Object tracking records
━━━

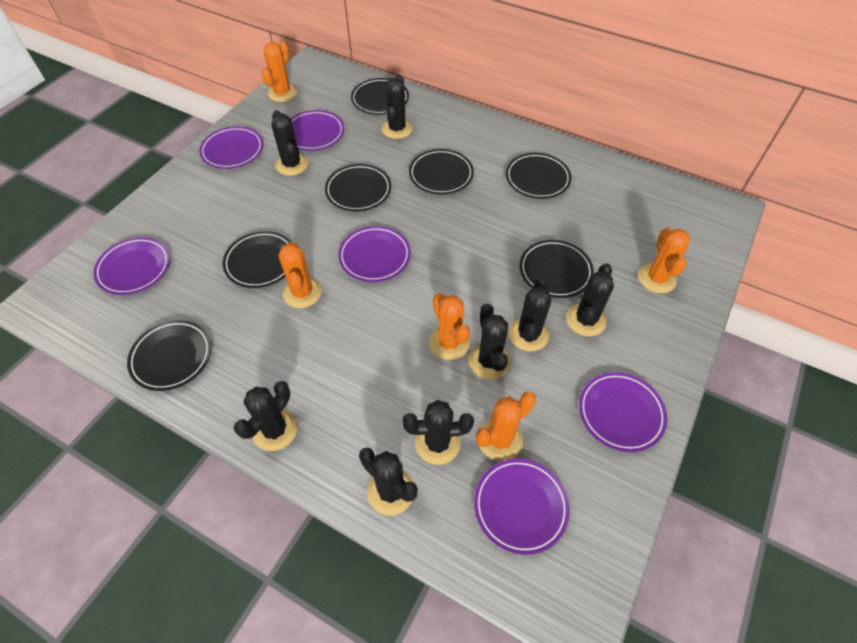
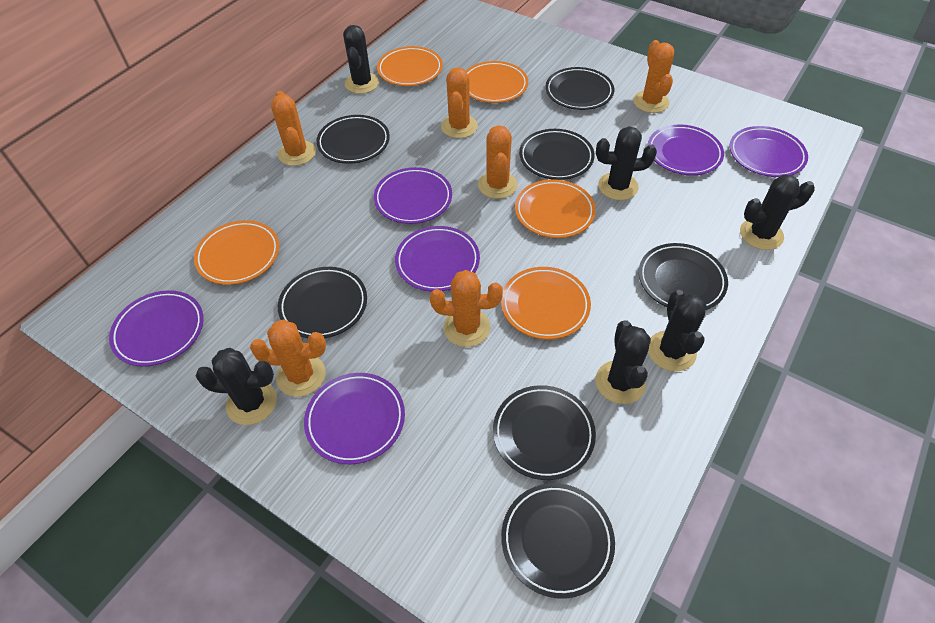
black cactus: 8 -> 6
orange cactus: 5 -> 6
orange plate: 0 -> 5

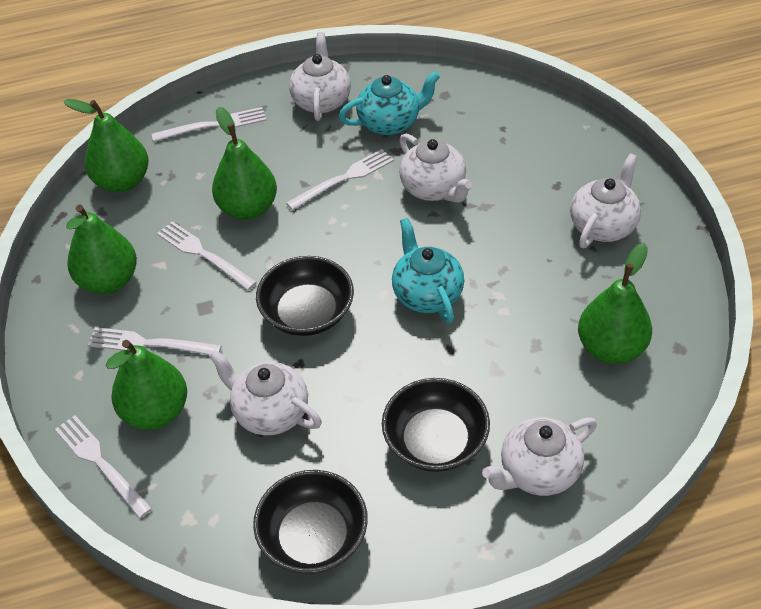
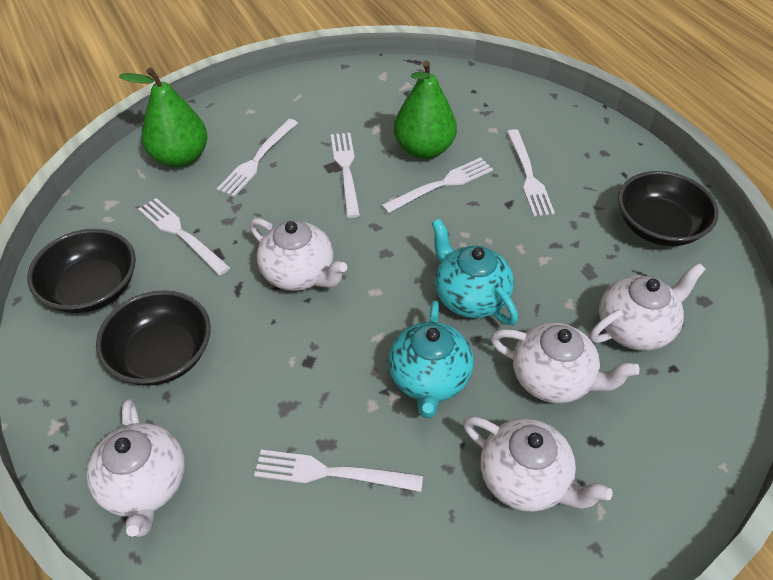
green pear: 5 -> 2
white fork: 5 -> 6

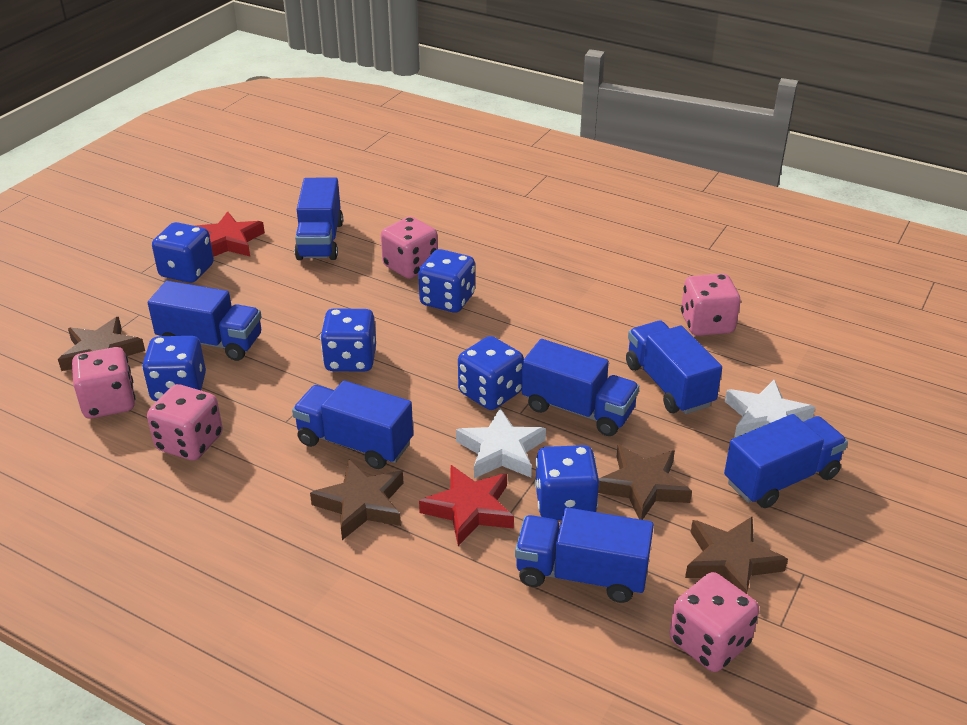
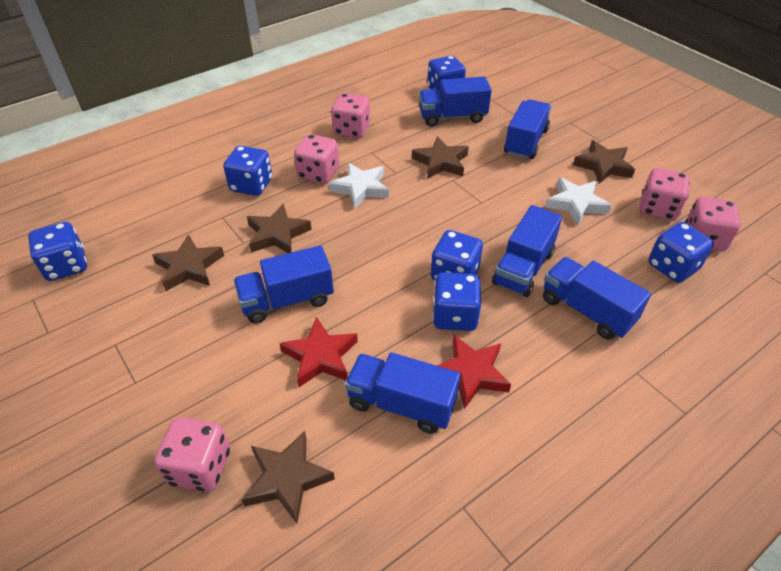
blue truck: 7 -> 6
brown star: 4 -> 5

━━━

* [TO DO]: All of the data should come back exactly as written, but without pictures.

* [EXERCISE OUTPUT]:
black cactus: 8 -> 6
orange cactus: 5 -> 6
orange plate: 0 -> 5

green pear: 5 -> 2
white fork: 5 -> 6

blue truck: 7 -> 6
brown star: 4 -> 5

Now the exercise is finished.